Top of Study material
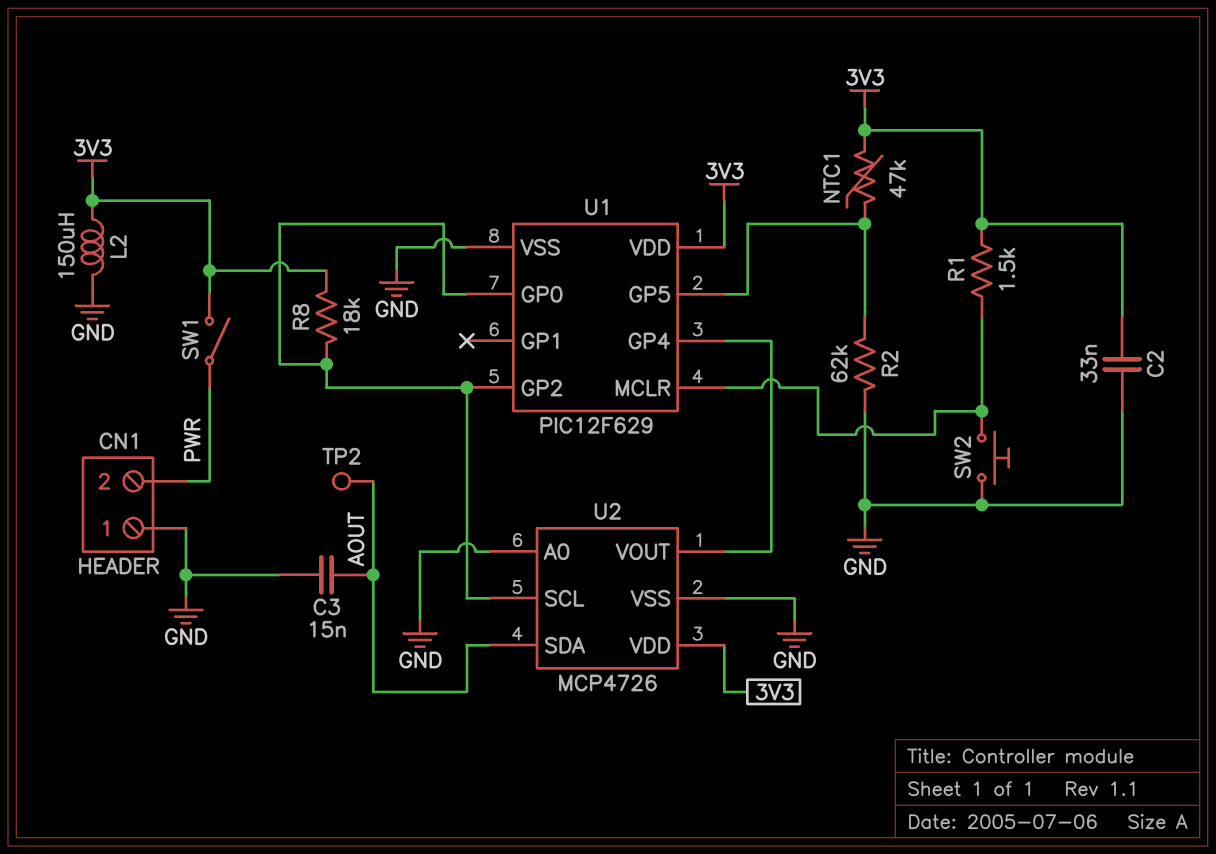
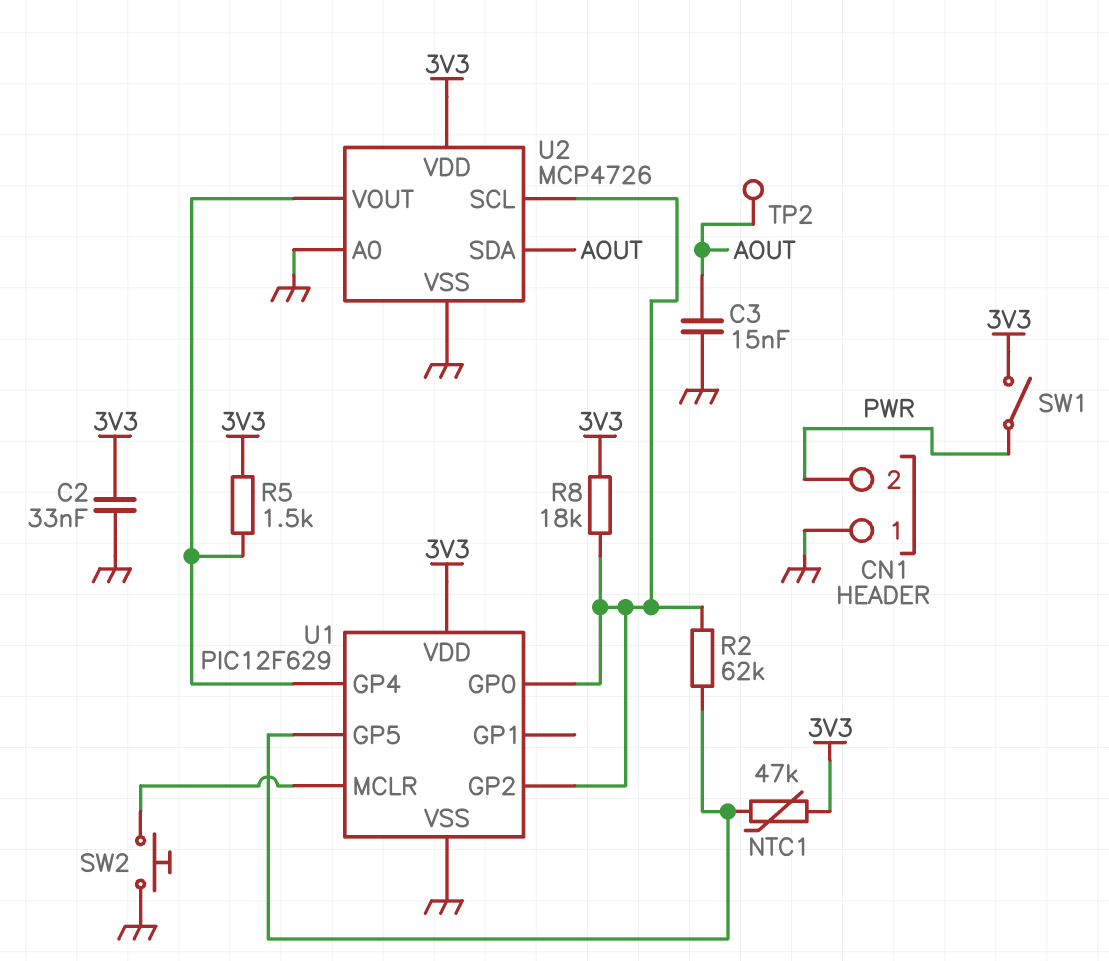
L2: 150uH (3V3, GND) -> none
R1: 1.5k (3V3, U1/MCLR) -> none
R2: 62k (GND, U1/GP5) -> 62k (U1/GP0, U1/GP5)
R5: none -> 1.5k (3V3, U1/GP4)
Bottom of Study material
Top of Study material
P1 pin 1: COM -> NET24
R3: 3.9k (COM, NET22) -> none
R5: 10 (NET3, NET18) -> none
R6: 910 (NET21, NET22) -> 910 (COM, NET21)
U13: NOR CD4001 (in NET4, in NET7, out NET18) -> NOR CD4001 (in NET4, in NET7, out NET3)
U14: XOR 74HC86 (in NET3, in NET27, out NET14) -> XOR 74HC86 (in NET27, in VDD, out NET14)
Bottom of Study material
From the listing above, output exactly the run of lines that starts with the line containing "L2: 150uH (3V3, GND) -> none" and ends with the line containing "R5: none -> 1.5k (3V3, U1/GP4)".

Answer box
L2: 150uH (3V3, GND) -> none
R1: 1.5k (3V3, U1/MCLR) -> none
R2: 62k (GND, U1/GP5) -> 62k (U1/GP0, U1/GP5)
R5: none -> 1.5k (3V3, U1/GP4)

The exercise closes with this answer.